- [What you need to do]
The entries that follow must be given again exactly, with no pictures kept.
(Exercise data)
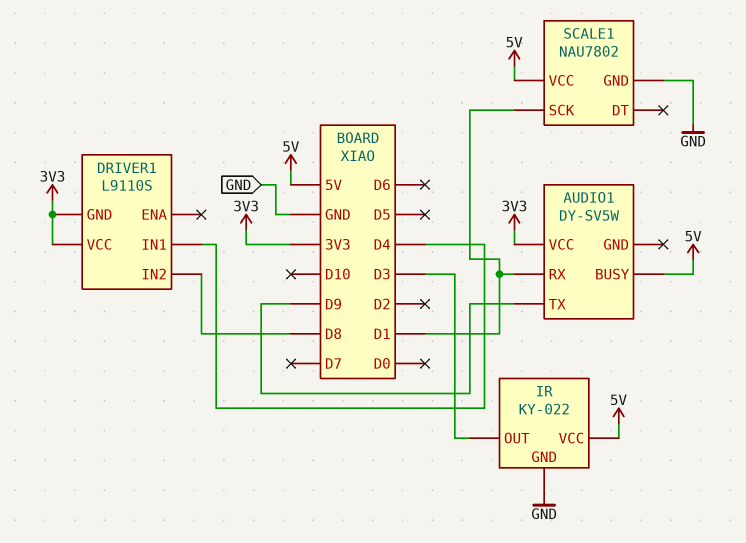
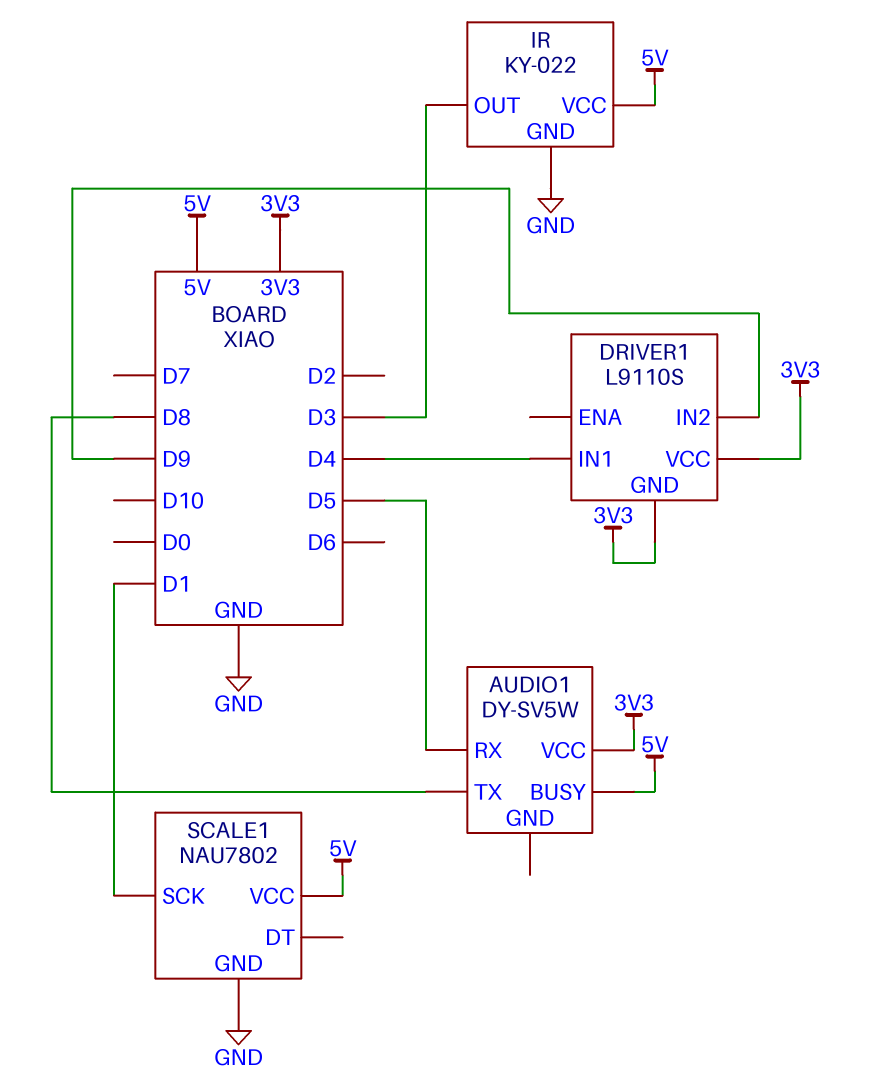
AUDIO1 pin RX: D1 -> D5
AUDIO1 pin TX: D9 -> D8
DRIVER1 pin IN2: D8 -> D9

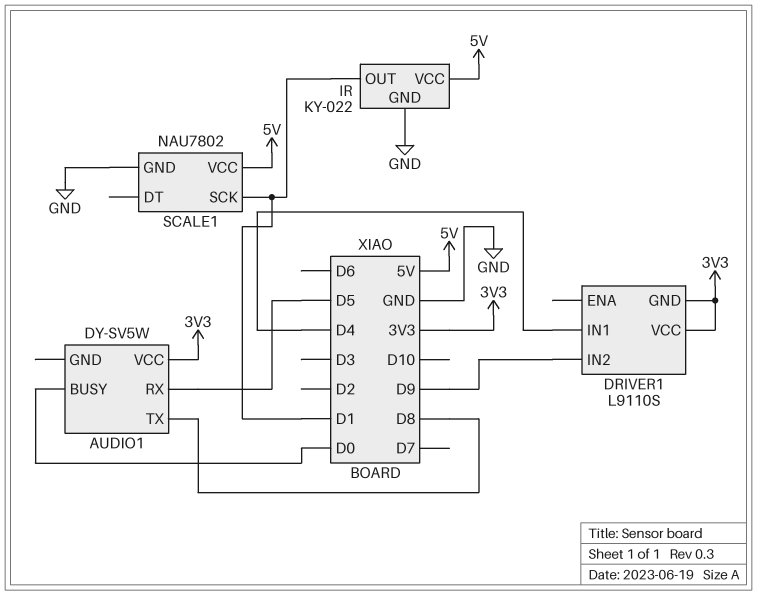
AUDIO1 pin BUSY: 5V -> D0
IR pin OUT: D3 -> D1

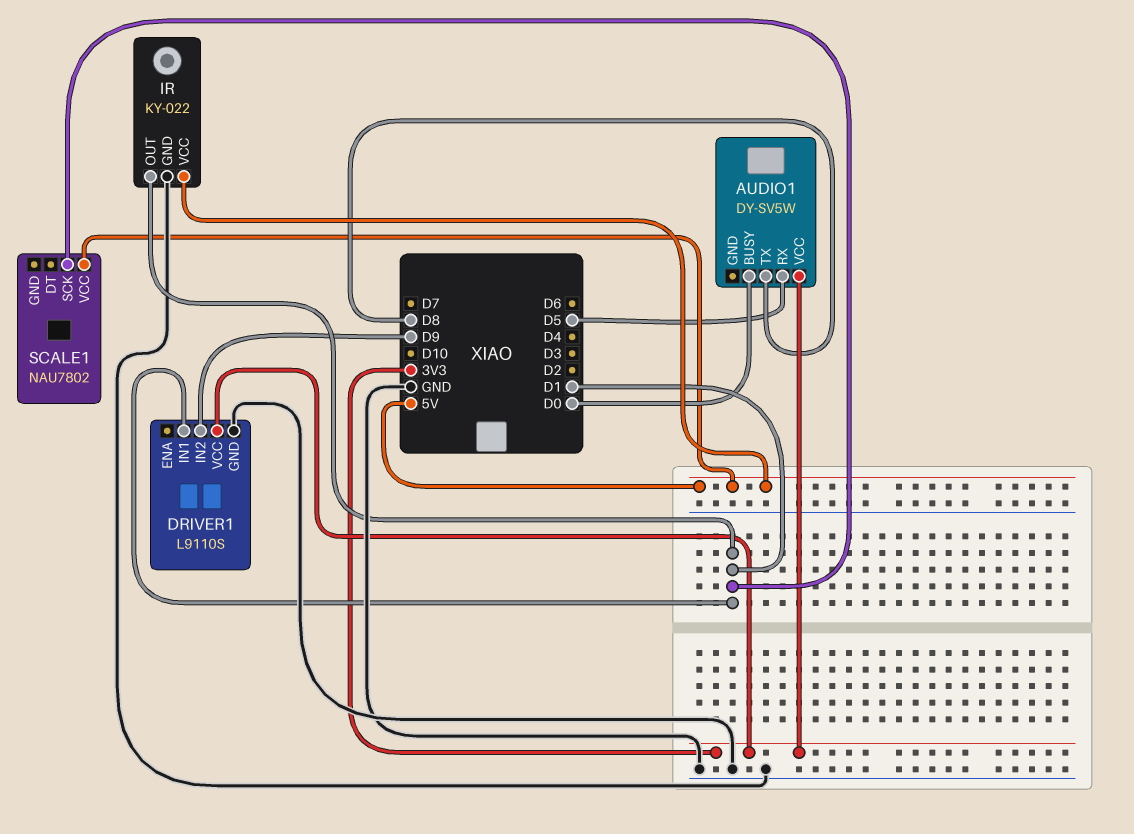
DRIVER1 pin GND: 3V3 -> GND
DRIVER1 pin IN1: D4 -> D1
SCALE1 pin GND: GND -> none

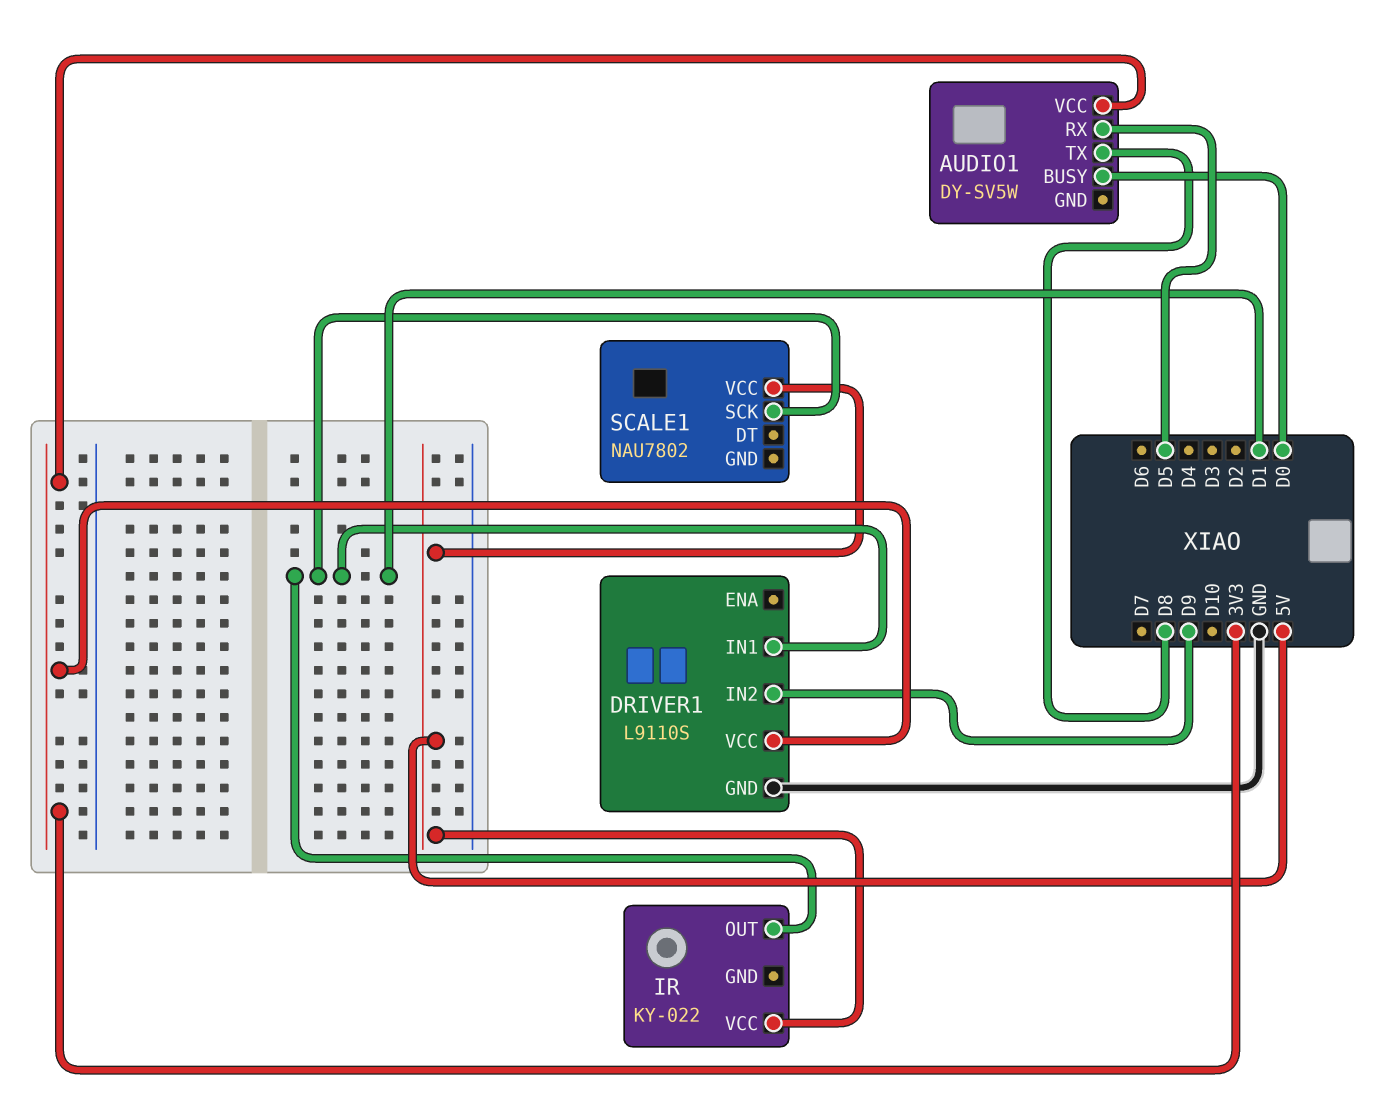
IR pin GND: GND -> none

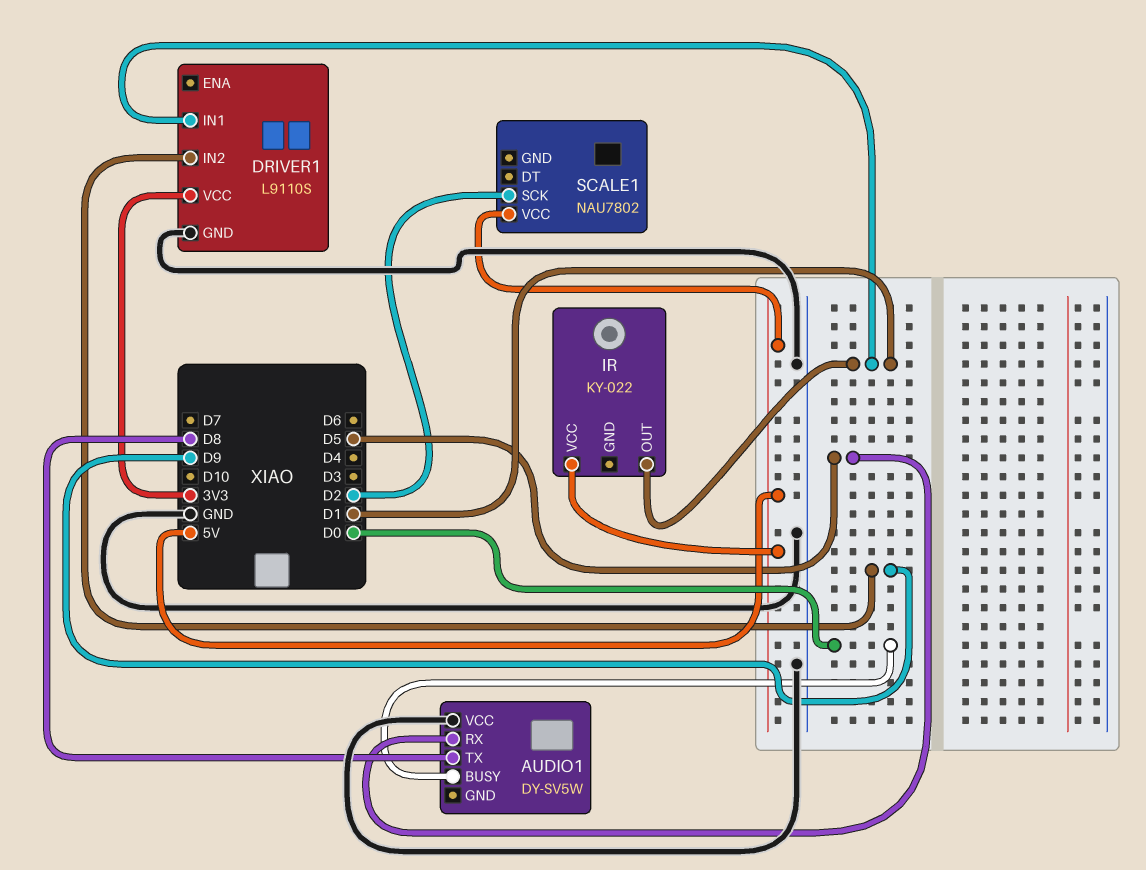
AUDIO1 pin VCC: 3V3 -> GND
SCALE1 pin SCK: D1 -> D2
(End Exercise data)
- [Output for this exercise]
AUDIO1 pin RX: D1 -> D5
AUDIO1 pin TX: D9 -> D8
DRIVER1 pin IN2: D8 -> D9

AUDIO1 pin BUSY: 5V -> D0
IR pin OUT: D3 -> D1

DRIVER1 pin GND: 3V3 -> GND
DRIVER1 pin IN1: D4 -> D1
SCALE1 pin GND: GND -> none

IR pin GND: GND -> none

AUDIO1 pin VCC: 3V3 -> GND
SCALE1 pin SCK: D1 -> D2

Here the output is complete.